Take the line that has "added,,,flower pot (black),<144" in it and every line after it to the end of the entries, and reproduce them exactly.
__________________________________________________
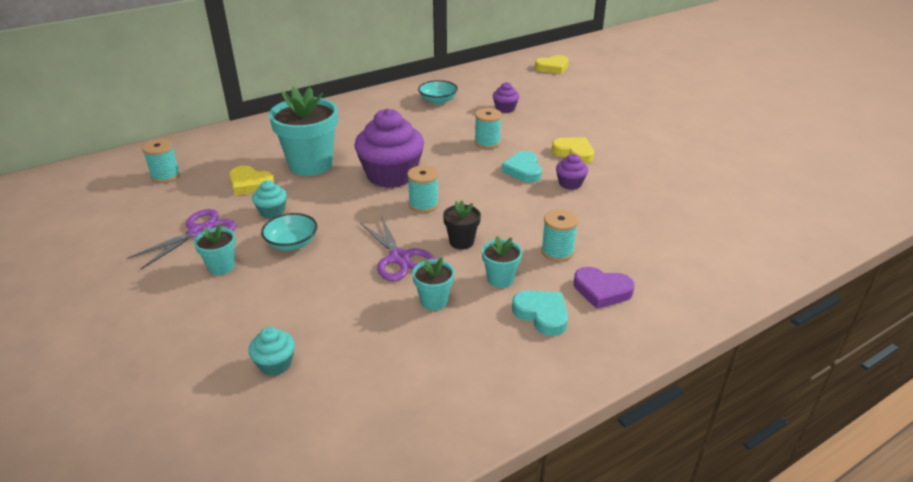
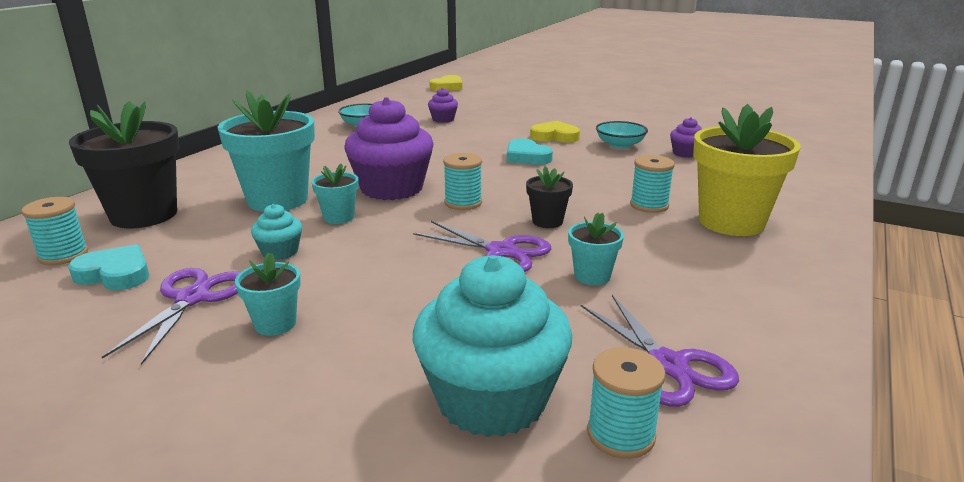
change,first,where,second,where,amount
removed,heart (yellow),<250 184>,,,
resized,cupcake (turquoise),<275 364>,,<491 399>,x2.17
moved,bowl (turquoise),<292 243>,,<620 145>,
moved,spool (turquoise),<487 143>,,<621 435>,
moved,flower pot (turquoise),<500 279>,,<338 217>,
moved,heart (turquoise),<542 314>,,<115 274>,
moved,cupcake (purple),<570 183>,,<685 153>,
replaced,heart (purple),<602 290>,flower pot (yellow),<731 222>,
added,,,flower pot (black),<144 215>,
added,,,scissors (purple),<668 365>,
__________________________________________________
▶ Task solution
added,,,flower pot (black),<144 215>,
added,,,scissors (purple),<668 365>,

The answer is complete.